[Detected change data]
┄┄┄┄┄┄┄┄┄┄

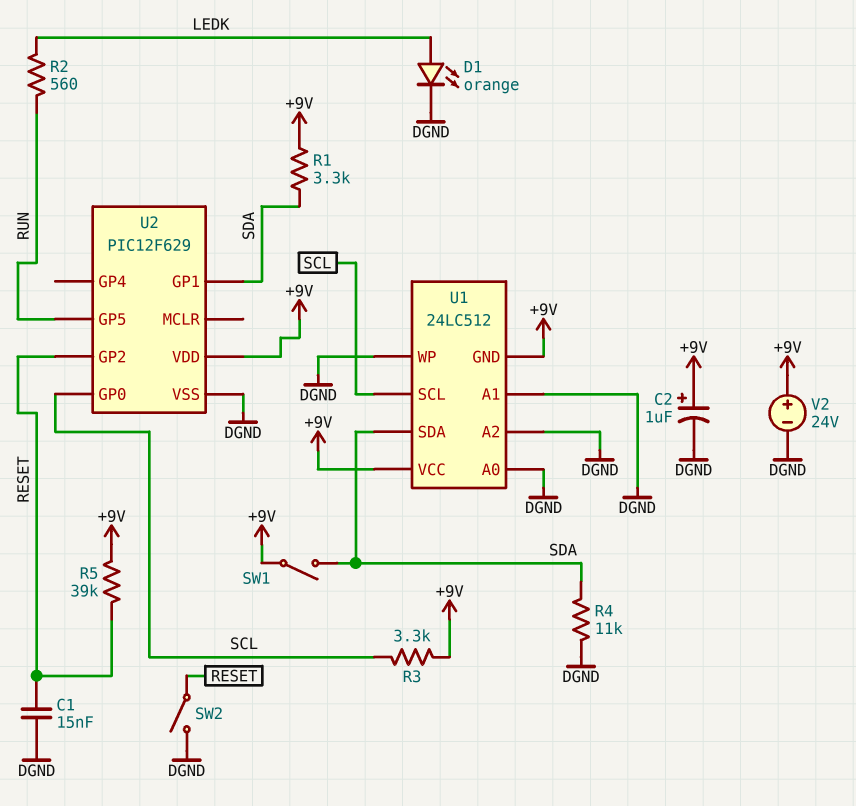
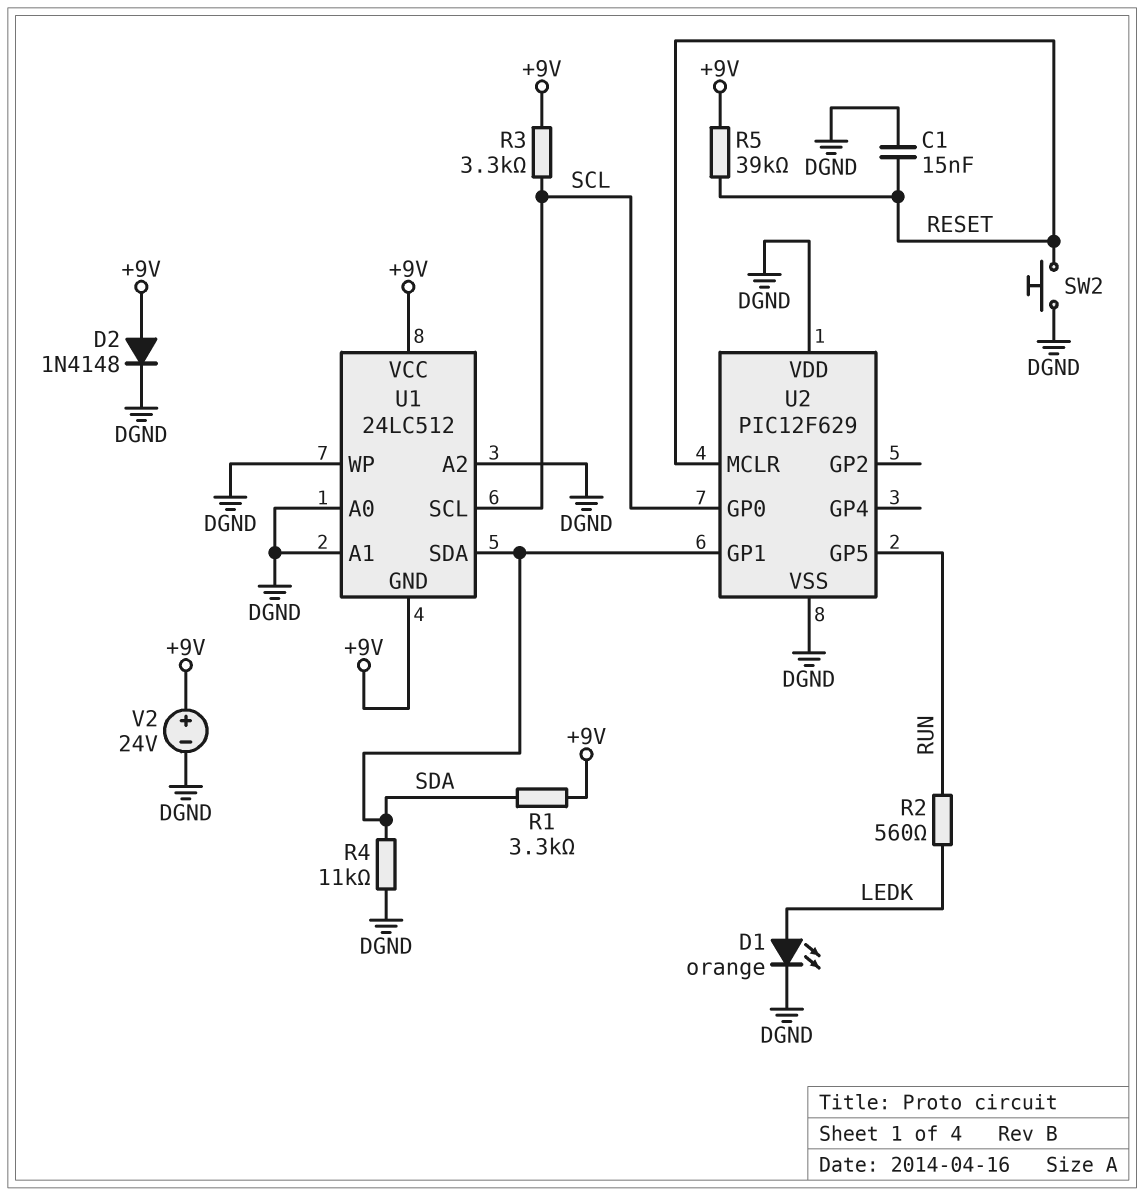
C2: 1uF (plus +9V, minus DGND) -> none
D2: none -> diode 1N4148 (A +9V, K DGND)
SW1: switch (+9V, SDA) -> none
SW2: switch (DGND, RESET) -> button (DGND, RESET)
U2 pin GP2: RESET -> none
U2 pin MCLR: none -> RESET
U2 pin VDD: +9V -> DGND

┄┄┄┄┄┄┄┄┄┄

Apart from the pictures, repeat every entry exactly.

C2: 1uF (plus +9V, minus DGND) -> none
D2: none -> diode 1N4148 (A +9V, K DGND)
SW1: switch (+9V, SDA) -> none
SW2: switch (DGND, RESET) -> button (DGND, RESET)
U2 pin GP2: RESET -> none
U2 pin MCLR: none -> RESET
U2 pin VDD: +9V -> DGND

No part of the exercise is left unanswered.